Data records
=== Begin Enclosure ===

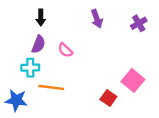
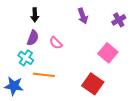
cyan cross: (30, 68) -> (26, 58), turned 35
pink square: (133, 80) -> (108, 53), moved
red square: (108, 98) -> (93, 84), size x1.5

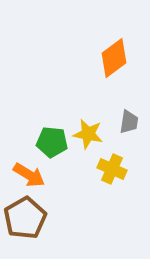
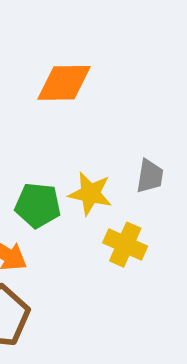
orange diamond: (114, 58) -> (64, 83), moved, turned 36

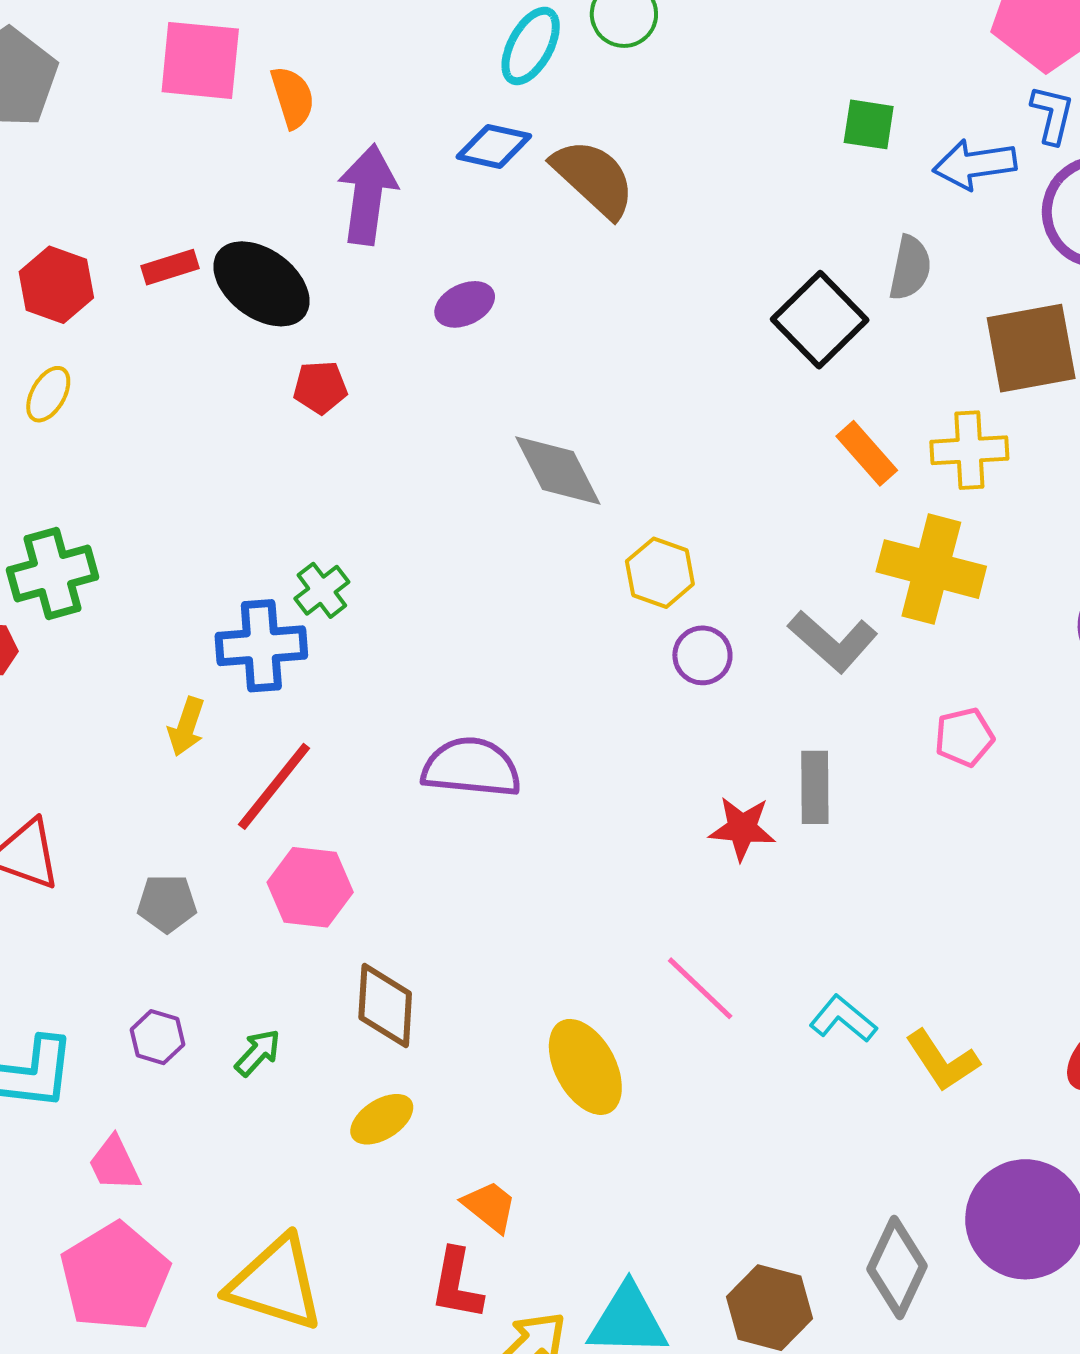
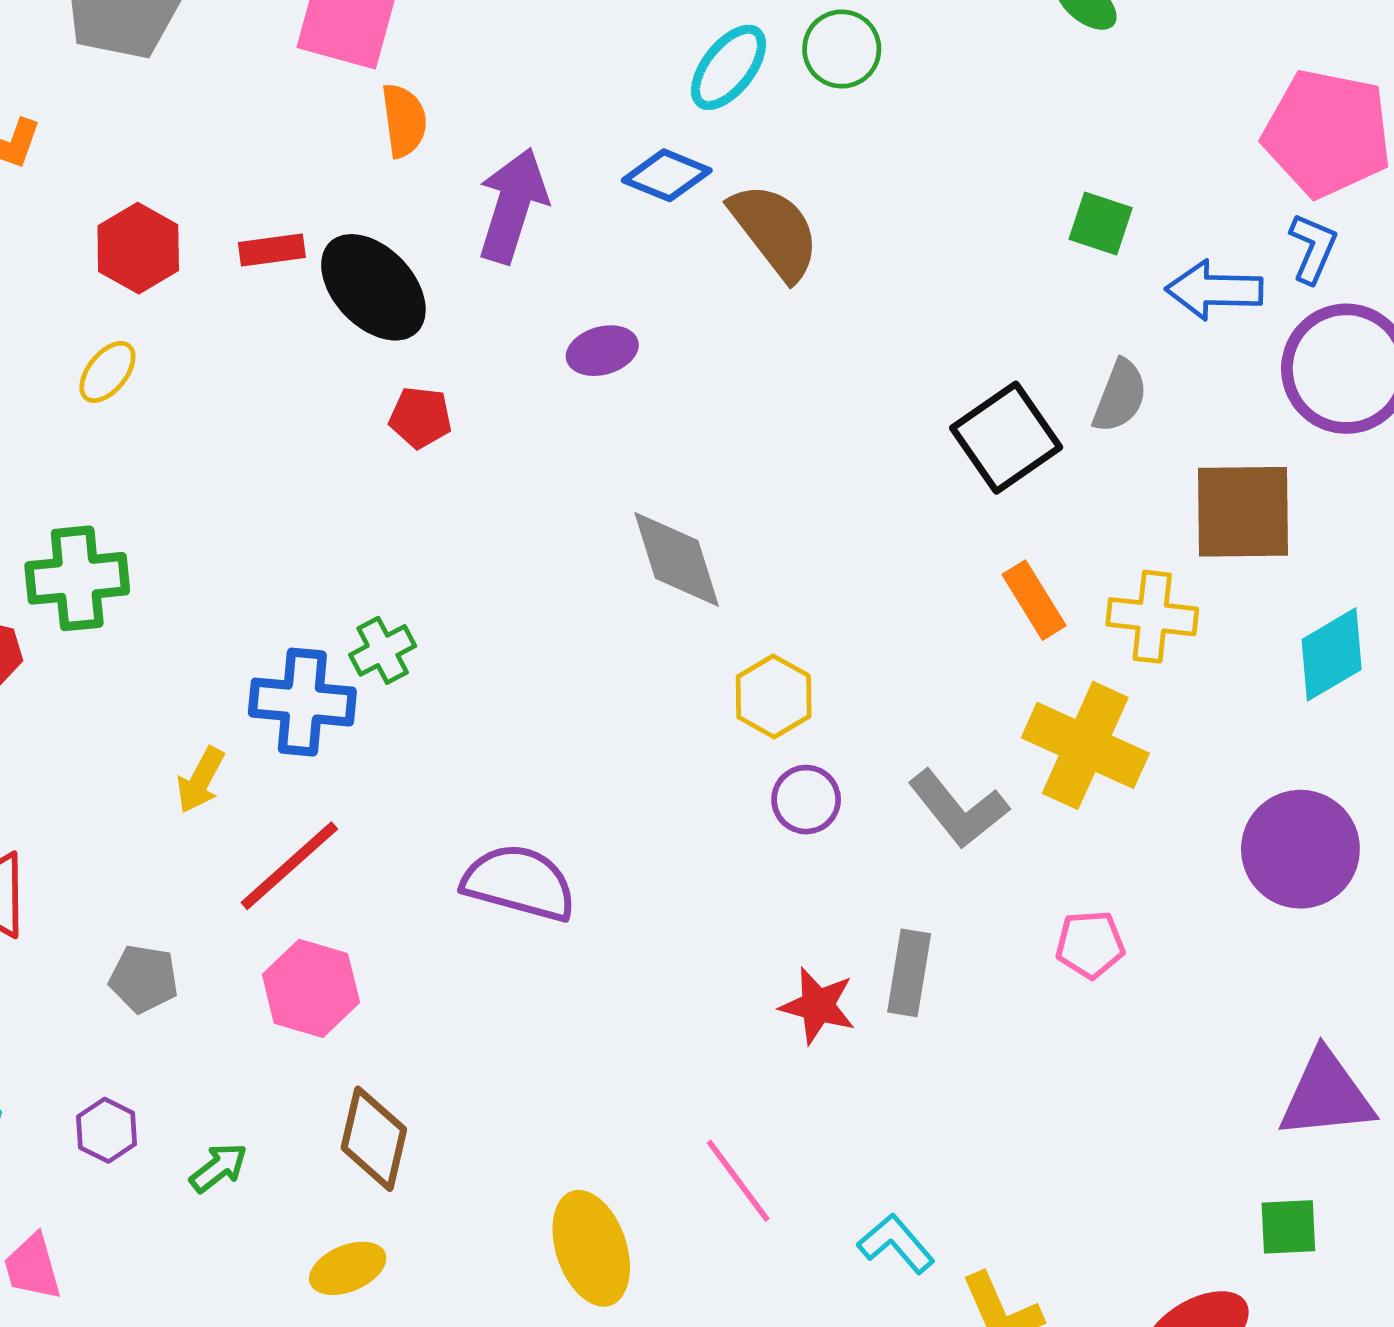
orange semicircle: (293, 97) -> (404, 120), moved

=== End Enclosure ===

[PROBLEM DESCRIPTION] Your answer must be an exact copy of the data above, minus its pictures.

[TASK OUTPUT]
cyan cross: (30, 68) -> (26, 58), turned 35
pink square: (133, 80) -> (108, 53), moved
red square: (108, 98) -> (93, 84), size x1.5

orange diamond: (114, 58) -> (64, 83), moved, turned 36

orange semicircle: (293, 97) -> (404, 120), moved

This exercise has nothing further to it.